§ Your task:
Output the data verbatim, with nothing added or dropped.

_ _ _ _ _ _ _

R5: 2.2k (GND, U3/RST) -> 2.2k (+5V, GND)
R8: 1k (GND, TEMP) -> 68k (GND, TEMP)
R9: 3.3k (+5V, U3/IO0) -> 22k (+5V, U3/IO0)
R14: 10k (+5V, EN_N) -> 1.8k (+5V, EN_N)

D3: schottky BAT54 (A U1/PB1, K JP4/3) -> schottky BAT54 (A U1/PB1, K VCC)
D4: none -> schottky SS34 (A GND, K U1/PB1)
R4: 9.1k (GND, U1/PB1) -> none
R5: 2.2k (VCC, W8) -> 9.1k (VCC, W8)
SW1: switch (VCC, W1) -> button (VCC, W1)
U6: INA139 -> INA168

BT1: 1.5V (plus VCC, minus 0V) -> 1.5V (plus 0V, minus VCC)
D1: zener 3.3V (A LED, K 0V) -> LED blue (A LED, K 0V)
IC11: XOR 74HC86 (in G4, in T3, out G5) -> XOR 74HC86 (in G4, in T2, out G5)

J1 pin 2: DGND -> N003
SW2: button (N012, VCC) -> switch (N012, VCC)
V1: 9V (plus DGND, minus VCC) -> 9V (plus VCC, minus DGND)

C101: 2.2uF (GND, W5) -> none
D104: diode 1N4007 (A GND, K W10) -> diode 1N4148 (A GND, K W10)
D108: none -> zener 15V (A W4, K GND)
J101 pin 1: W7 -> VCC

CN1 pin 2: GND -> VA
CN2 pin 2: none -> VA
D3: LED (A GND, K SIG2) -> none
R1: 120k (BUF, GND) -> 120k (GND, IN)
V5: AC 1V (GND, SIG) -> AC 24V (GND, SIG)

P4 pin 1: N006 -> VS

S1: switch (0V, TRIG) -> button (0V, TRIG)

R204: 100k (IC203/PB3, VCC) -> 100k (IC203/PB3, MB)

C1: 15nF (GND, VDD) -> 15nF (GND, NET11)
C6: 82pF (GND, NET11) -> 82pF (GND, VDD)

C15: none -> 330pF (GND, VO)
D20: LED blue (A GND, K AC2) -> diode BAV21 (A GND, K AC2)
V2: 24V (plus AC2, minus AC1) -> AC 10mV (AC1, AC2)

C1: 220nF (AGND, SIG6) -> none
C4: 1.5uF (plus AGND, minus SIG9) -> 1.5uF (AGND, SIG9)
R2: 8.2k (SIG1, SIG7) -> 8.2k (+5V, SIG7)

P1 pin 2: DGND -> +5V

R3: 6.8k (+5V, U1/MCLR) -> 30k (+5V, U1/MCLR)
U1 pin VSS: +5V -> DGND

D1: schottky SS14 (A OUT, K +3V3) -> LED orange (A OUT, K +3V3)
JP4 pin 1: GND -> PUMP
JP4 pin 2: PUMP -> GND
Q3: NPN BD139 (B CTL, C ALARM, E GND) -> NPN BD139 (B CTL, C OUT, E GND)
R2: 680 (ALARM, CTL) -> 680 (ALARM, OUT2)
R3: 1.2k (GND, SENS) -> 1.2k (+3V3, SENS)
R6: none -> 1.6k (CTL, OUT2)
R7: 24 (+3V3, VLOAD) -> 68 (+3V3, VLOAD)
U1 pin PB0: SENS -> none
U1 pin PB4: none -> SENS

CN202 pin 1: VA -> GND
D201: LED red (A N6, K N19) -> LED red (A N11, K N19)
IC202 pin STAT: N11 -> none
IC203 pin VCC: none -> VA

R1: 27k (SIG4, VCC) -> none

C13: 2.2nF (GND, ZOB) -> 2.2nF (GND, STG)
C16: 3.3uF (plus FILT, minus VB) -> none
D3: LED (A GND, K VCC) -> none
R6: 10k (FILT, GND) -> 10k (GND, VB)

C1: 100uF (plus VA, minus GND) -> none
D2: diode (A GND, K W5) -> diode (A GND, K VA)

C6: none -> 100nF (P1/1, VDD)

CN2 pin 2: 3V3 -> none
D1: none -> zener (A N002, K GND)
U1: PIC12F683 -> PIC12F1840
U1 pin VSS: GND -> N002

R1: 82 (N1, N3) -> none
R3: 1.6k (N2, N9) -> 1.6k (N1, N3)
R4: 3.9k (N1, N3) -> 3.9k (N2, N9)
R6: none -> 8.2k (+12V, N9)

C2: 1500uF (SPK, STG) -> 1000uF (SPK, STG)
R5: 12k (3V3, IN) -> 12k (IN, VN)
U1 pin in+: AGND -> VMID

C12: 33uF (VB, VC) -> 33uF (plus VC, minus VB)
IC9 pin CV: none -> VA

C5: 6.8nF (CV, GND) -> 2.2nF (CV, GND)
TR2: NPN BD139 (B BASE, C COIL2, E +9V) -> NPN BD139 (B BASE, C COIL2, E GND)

_ _ _ _ _ _ _

§ Written solution:
R5: 2.2k (GND, U3/RST) -> 2.2k (+5V, GND)
R8: 1k (GND, TEMP) -> 68k (GND, TEMP)
R9: 3.3k (+5V, U3/IO0) -> 22k (+5V, U3/IO0)
R14: 10k (+5V, EN_N) -> 1.8k (+5V, EN_N)

D3: schottky BAT54 (A U1/PB1, K JP4/3) -> schottky BAT54 (A U1/PB1, K VCC)
D4: none -> schottky SS34 (A GND, K U1/PB1)
R4: 9.1k (GND, U1/PB1) -> none
R5: 2.2k (VCC, W8) -> 9.1k (VCC, W8)
SW1: switch (VCC, W1) -> button (VCC, W1)
U6: INA139 -> INA168

BT1: 1.5V (plus VCC, minus 0V) -> 1.5V (plus 0V, minus VCC)
D1: zener 3.3V (A LED, K 0V) -> LED blue (A LED, K 0V)
IC11: XOR 74HC86 (in G4, in T3, out G5) -> XOR 74HC86 (in G4, in T2, out G5)

J1 pin 2: DGND -> N003
SW2: button (N012, VCC) -> switch (N012, VCC)
V1: 9V (plus DGND, minus VCC) -> 9V (plus VCC, minus DGND)

C101: 2.2uF (GND, W5) -> none
D104: diode 1N4007 (A GND, K W10) -> diode 1N4148 (A GND, K W10)
D108: none -> zener 15V (A W4, K GND)
J101 pin 1: W7 -> VCC

CN1 pin 2: GND -> VA
CN2 pin 2: none -> VA
D3: LED (A GND, K SIG2) -> none
R1: 120k (BUF, GND) -> 120k (GND, IN)
V5: AC 1V (GND, SIG) -> AC 24V (GND, SIG)

P4 pin 1: N006 -> VS

S1: switch (0V, TRIG) -> button (0V, TRIG)

R204: 100k (IC203/PB3, VCC) -> 100k (IC203/PB3, MB)

C1: 15nF (GND, VDD) -> 15nF (GND, NET11)
C6: 82pF (GND, NET11) -> 82pF (GND, VDD)

C15: none -> 330pF (GND, VO)
D20: LED blue (A GND, K AC2) -> diode BAV21 (A GND, K AC2)
V2: 24V (plus AC2, minus AC1) -> AC 10mV (AC1, AC2)

C1: 220nF (AGND, SIG6) -> none
C4: 1.5uF (plus AGND, minus SIG9) -> 1.5uF (AGND, SIG9)
R2: 8.2k (SIG1, SIG7) -> 8.2k (+5V, SIG7)

P1 pin 2: DGND -> +5V

R3: 6.8k (+5V, U1/MCLR) -> 30k (+5V, U1/MCLR)
U1 pin VSS: +5V -> DGND

D1: schottky SS14 (A OUT, K +3V3) -> LED orange (A OUT, K +3V3)
JP4 pin 1: GND -> PUMP
JP4 pin 2: PUMP -> GND
Q3: NPN BD139 (B CTL, C ALARM, E GND) -> NPN BD139 (B CTL, C OUT, E GND)
R2: 680 (ALARM, CTL) -> 680 (ALARM, OUT2)
R3: 1.2k (GND, SENS) -> 1.2k (+3V3, SENS)
R6: none -> 1.6k (CTL, OUT2)
R7: 24 (+3V3, VLOAD) -> 68 (+3V3, VLOAD)
U1 pin PB0: SENS -> none
U1 pin PB4: none -> SENS

CN202 pin 1: VA -> GND
D201: LED red (A N6, K N19) -> LED red (A N11, K N19)
IC202 pin STAT: N11 -> none
IC203 pin VCC: none -> VA

R1: 27k (SIG4, VCC) -> none

C13: 2.2nF (GND, ZOB) -> 2.2nF (GND, STG)
C16: 3.3uF (plus FILT, minus VB) -> none
D3: LED (A GND, K VCC) -> none
R6: 10k (FILT, GND) -> 10k (GND, VB)

C1: 100uF (plus VA, minus GND) -> none
D2: diode (A GND, K W5) -> diode (A GND, K VA)

C6: none -> 100nF (P1/1, VDD)

CN2 pin 2: 3V3 -> none
D1: none -> zener (A N002, K GND)
U1: PIC12F683 -> PIC12F1840
U1 pin VSS: GND -> N002

R1: 82 (N1, N3) -> none
R3: 1.6k (N2, N9) -> 1.6k (N1, N3)
R4: 3.9k (N1, N3) -> 3.9k (N2, N9)
R6: none -> 8.2k (+12V, N9)

C2: 1500uF (SPK, STG) -> 1000uF (SPK, STG)
R5: 12k (3V3, IN) -> 12k (IN, VN)
U1 pin in+: AGND -> VMID

C12: 33uF (VB, VC) -> 33uF (plus VC, minus VB)
IC9 pin CV: none -> VA

C5: 6.8nF (CV, GND) -> 2.2nF (CV, GND)
TR2: NPN BD139 (B BASE, C COIL2, E +9V) -> NPN BD139 (B BASE, C COIL2, E GND)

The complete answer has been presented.